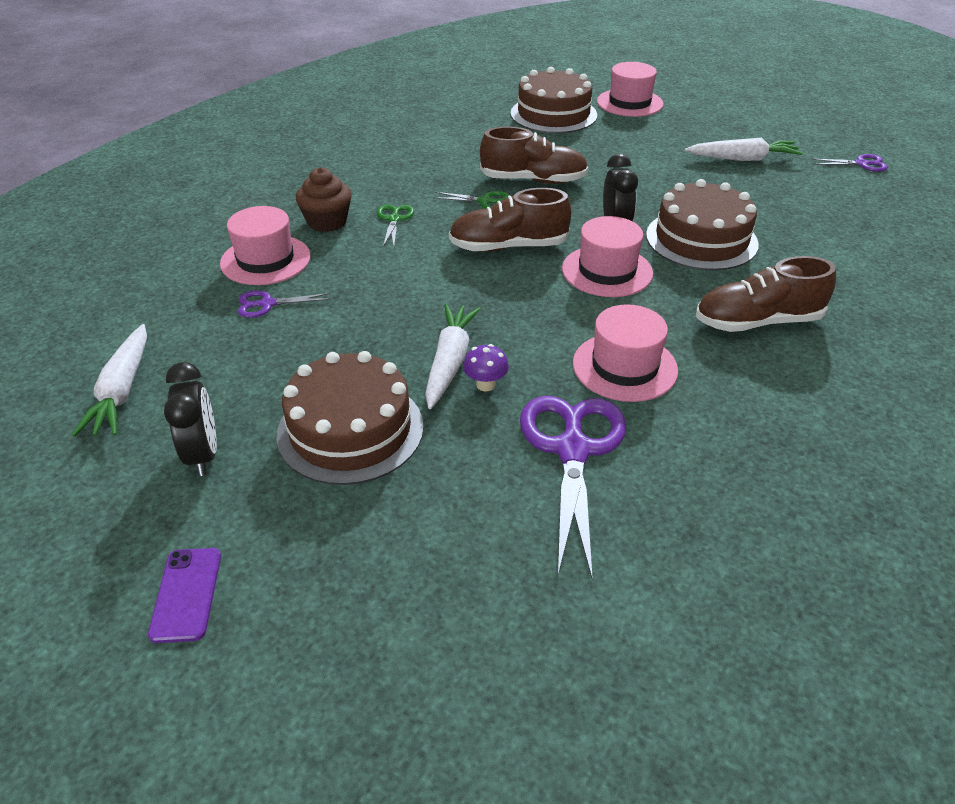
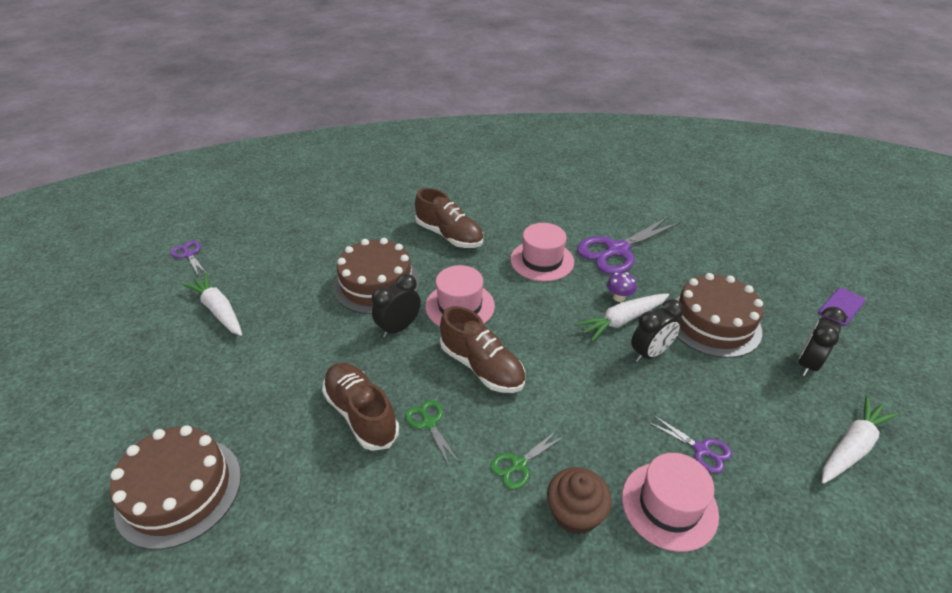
camera: 130 degrees left, 0 degrees up
(385, 349) = (650, 353): none -> black clock
(629, 103) = (107, 440): pink hat -> none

++++++++++++++++++++

With the images excluded, reproduce the data above precisely as written.

camera: 130 degrees left, 0 degrees up
(385, 349) = (650, 353): none -> black clock
(629, 103) = (107, 440): pink hat -> none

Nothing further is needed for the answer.